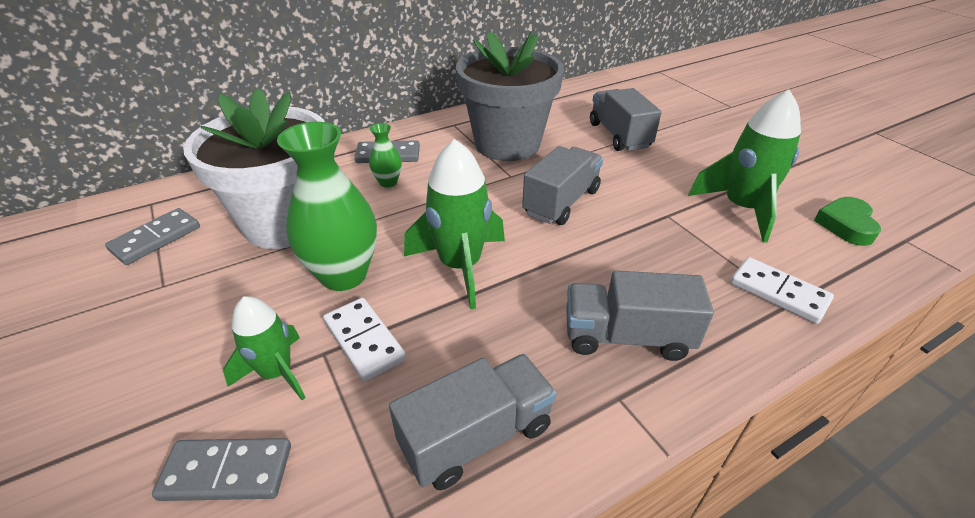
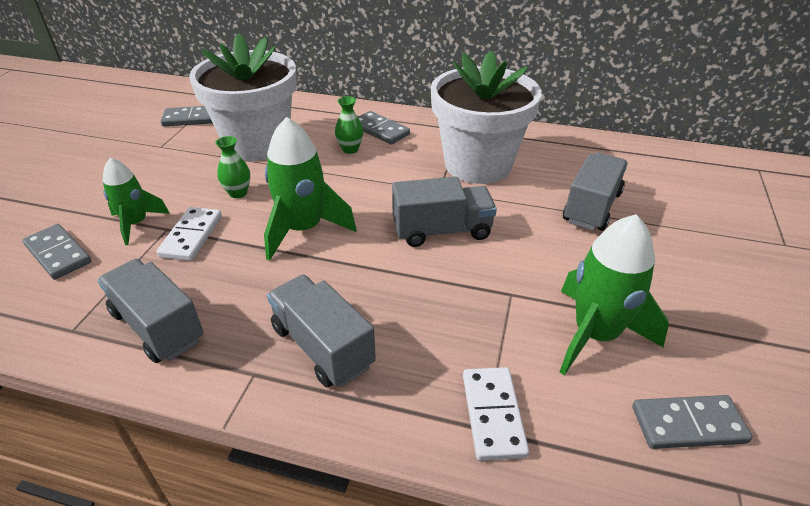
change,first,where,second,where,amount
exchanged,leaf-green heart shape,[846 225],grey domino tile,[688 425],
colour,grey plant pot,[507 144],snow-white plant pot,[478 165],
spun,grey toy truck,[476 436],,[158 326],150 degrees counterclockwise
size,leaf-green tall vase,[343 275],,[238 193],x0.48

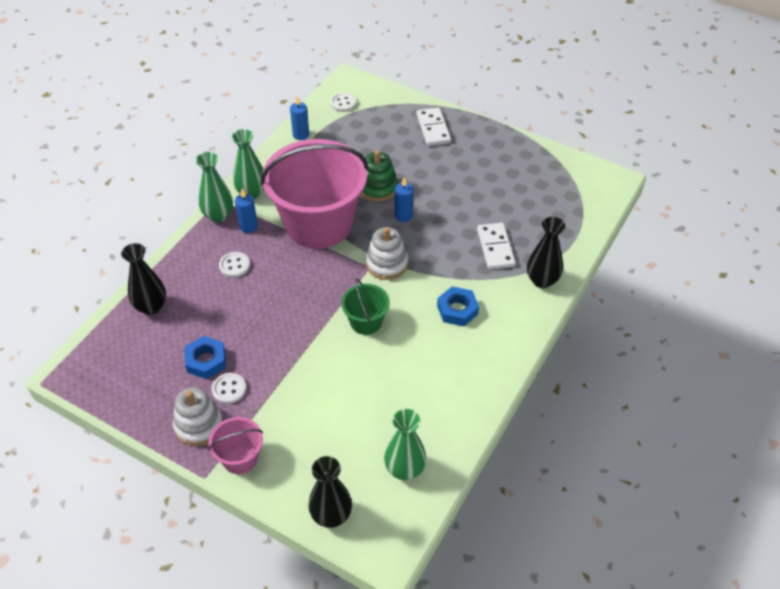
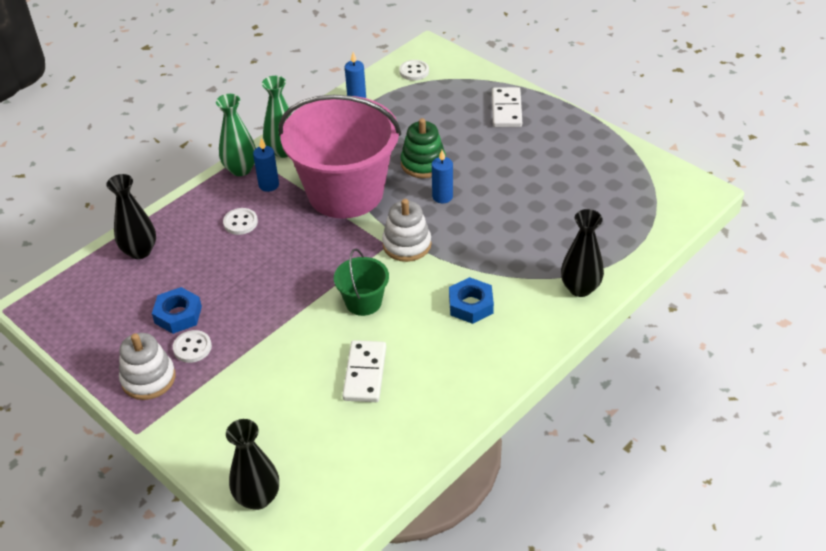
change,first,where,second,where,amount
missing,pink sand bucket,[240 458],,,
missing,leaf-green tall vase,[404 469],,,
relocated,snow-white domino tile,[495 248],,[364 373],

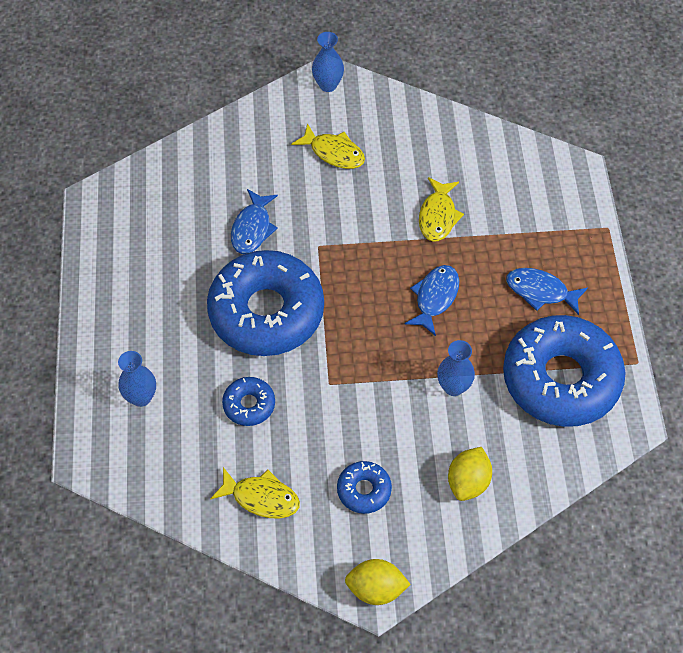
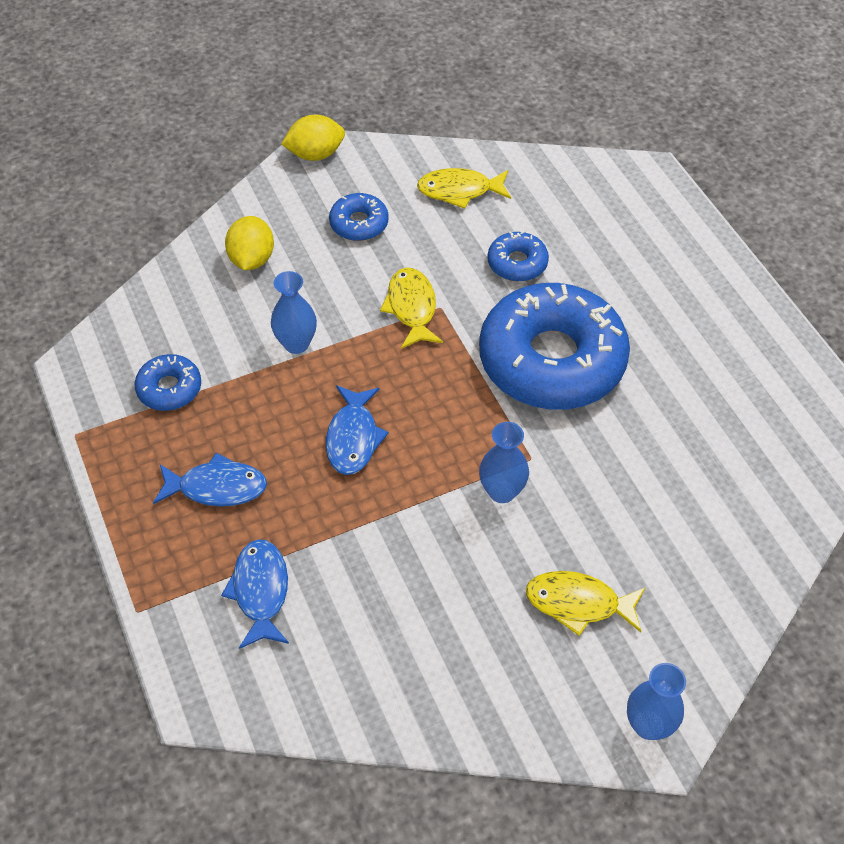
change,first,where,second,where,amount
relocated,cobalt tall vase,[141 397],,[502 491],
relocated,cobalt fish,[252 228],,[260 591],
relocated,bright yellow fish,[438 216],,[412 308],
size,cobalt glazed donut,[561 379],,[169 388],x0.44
---
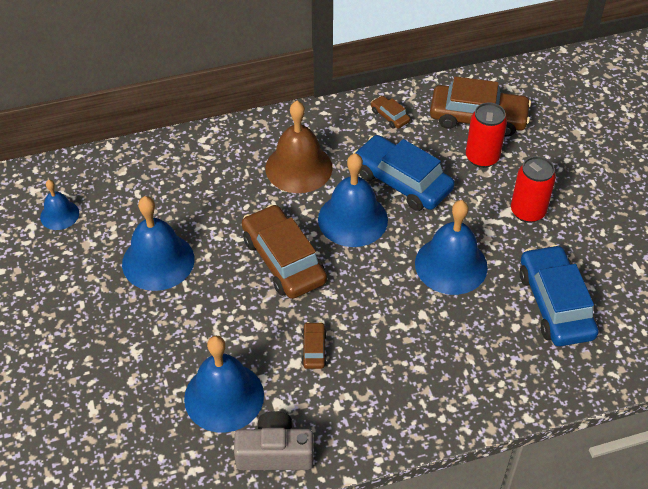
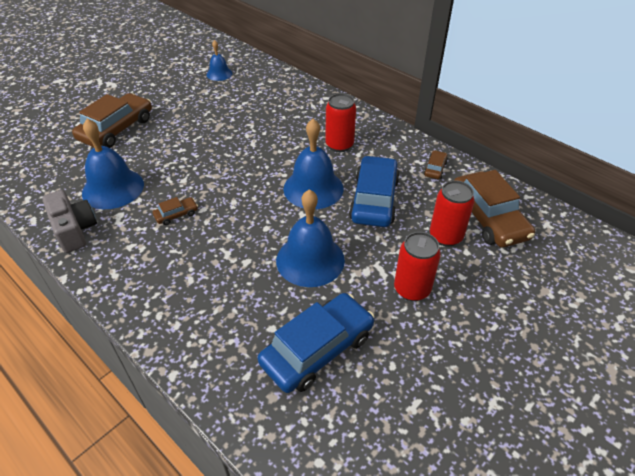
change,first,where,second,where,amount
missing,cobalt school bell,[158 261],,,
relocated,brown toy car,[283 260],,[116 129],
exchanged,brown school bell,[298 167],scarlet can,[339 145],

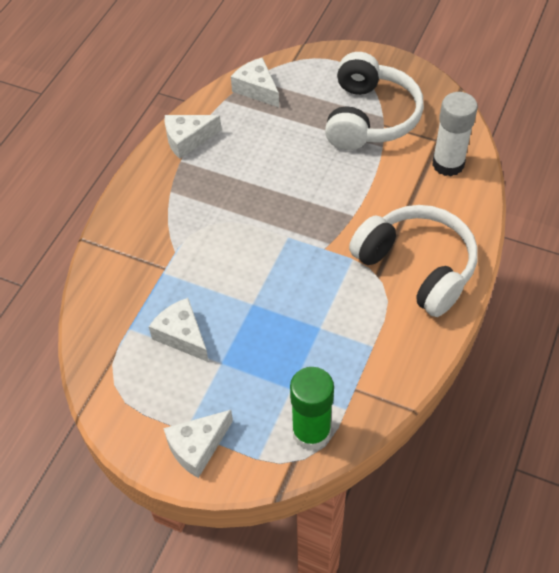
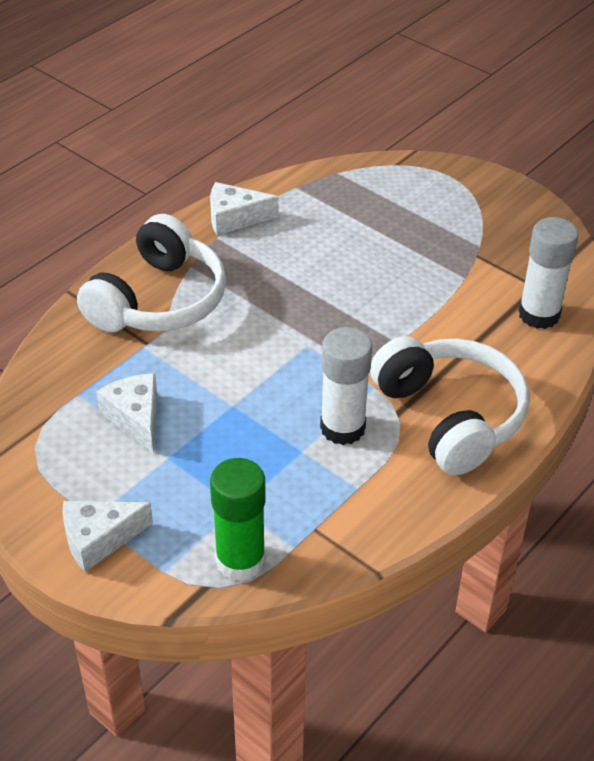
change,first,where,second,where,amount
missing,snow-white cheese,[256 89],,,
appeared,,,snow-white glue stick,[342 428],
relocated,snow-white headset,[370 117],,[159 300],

Task goal >>
Where a line above includes "bell", copy that line.

Answer for this exercise >>
missing,cobalt school bell,[158 261],,,
exchanged,brown school bell,[298 167],scarlet can,[339 145],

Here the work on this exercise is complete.